Stored data entries
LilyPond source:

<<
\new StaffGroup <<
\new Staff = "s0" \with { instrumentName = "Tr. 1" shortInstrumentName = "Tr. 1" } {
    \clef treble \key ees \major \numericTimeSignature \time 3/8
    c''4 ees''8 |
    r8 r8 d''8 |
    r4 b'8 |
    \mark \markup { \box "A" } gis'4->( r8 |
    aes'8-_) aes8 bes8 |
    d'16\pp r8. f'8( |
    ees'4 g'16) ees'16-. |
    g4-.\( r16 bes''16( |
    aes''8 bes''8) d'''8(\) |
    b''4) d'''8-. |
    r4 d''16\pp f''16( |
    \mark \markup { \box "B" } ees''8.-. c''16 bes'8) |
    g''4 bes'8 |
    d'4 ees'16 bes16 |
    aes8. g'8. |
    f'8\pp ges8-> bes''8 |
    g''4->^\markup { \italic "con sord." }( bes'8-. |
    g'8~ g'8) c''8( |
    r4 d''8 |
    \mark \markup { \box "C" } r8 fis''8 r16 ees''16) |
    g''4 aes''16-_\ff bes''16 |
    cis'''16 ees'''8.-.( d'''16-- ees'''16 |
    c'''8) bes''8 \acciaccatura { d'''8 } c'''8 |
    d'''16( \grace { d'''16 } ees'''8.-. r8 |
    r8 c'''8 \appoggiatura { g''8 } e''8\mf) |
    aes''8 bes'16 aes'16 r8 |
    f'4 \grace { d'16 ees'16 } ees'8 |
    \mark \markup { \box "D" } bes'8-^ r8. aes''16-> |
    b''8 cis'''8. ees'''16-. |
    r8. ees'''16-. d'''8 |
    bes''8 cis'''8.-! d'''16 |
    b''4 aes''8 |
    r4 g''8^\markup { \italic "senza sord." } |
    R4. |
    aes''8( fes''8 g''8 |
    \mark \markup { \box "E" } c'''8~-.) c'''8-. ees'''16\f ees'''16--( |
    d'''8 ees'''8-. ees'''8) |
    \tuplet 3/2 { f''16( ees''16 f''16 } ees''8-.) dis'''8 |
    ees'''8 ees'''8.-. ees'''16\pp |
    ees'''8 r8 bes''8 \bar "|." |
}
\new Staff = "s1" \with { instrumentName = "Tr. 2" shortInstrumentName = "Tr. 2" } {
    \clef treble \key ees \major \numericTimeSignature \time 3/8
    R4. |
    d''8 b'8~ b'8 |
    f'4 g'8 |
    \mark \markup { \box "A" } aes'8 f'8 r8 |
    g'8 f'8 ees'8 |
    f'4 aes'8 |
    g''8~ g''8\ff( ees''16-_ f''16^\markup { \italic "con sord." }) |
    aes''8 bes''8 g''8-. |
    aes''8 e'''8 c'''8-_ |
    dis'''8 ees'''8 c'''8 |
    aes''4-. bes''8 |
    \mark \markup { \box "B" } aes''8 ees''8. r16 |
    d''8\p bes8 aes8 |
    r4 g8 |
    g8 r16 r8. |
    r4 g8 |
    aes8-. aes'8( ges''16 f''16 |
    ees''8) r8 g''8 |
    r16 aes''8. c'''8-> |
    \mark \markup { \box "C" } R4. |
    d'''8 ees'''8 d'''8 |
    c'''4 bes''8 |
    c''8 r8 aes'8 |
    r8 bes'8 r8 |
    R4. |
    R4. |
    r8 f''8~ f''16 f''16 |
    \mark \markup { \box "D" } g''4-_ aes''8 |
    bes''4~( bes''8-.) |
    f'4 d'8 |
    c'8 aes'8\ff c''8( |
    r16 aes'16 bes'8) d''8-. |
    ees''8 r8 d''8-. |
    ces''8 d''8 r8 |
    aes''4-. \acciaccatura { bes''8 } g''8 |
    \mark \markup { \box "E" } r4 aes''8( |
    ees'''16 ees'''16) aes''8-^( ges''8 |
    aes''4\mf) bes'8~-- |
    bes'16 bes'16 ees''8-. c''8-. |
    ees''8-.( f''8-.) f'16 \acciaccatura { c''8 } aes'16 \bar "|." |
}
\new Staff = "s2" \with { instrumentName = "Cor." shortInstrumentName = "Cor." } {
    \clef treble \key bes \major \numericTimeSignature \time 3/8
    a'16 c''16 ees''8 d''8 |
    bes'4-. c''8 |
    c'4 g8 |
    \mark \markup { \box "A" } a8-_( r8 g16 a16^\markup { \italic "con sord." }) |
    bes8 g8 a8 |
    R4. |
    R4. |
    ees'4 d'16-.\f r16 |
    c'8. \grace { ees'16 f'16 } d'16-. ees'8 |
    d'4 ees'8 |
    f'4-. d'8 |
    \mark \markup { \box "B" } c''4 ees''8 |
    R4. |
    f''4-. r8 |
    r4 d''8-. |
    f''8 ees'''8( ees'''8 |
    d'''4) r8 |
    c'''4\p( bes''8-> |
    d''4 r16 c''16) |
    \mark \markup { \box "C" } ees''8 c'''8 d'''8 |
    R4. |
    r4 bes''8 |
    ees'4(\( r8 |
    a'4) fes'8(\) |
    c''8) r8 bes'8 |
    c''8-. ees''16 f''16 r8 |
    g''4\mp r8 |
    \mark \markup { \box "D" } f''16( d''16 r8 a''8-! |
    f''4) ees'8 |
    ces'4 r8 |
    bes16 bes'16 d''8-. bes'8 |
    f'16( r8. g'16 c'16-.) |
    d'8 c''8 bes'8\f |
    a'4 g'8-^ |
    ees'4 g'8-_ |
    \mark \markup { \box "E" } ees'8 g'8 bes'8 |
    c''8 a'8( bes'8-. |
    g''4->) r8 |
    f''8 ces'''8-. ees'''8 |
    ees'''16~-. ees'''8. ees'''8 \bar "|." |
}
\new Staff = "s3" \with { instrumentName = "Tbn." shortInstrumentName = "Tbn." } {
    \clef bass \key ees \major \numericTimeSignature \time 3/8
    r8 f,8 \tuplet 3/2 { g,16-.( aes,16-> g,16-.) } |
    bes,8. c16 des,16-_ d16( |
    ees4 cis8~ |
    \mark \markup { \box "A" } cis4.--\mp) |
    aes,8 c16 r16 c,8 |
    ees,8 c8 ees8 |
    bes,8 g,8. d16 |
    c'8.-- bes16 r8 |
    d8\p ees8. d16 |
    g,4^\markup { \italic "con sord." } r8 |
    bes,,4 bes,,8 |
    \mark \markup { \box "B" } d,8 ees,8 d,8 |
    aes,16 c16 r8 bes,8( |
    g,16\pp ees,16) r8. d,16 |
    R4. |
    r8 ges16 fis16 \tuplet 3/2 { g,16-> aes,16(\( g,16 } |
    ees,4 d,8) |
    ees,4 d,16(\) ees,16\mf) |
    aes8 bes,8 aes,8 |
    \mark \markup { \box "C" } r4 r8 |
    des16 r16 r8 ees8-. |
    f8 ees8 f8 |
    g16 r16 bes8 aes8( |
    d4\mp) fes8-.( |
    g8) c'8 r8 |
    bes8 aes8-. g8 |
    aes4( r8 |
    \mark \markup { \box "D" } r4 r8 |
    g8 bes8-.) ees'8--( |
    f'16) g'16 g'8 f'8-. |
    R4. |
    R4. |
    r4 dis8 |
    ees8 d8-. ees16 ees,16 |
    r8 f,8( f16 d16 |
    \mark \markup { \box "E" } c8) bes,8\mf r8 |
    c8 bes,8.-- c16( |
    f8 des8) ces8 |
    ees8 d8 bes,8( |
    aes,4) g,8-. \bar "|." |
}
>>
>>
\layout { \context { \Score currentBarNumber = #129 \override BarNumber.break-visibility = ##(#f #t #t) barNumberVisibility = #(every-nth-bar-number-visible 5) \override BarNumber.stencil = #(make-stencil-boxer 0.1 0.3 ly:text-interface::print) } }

Set exercise
List every line in the rows above that contains the word "time". Letter case counts.

Exercise output
    \clef treble \key ees \major \numericTimeSignature \time 3/8
    \clef treble \key ees \major \numericTimeSignature \time 3/8
    \clef treble \key bes \major \numericTimeSignature \time 3/8
    \clef bass \key ees \major \numericTimeSignature \time 3/8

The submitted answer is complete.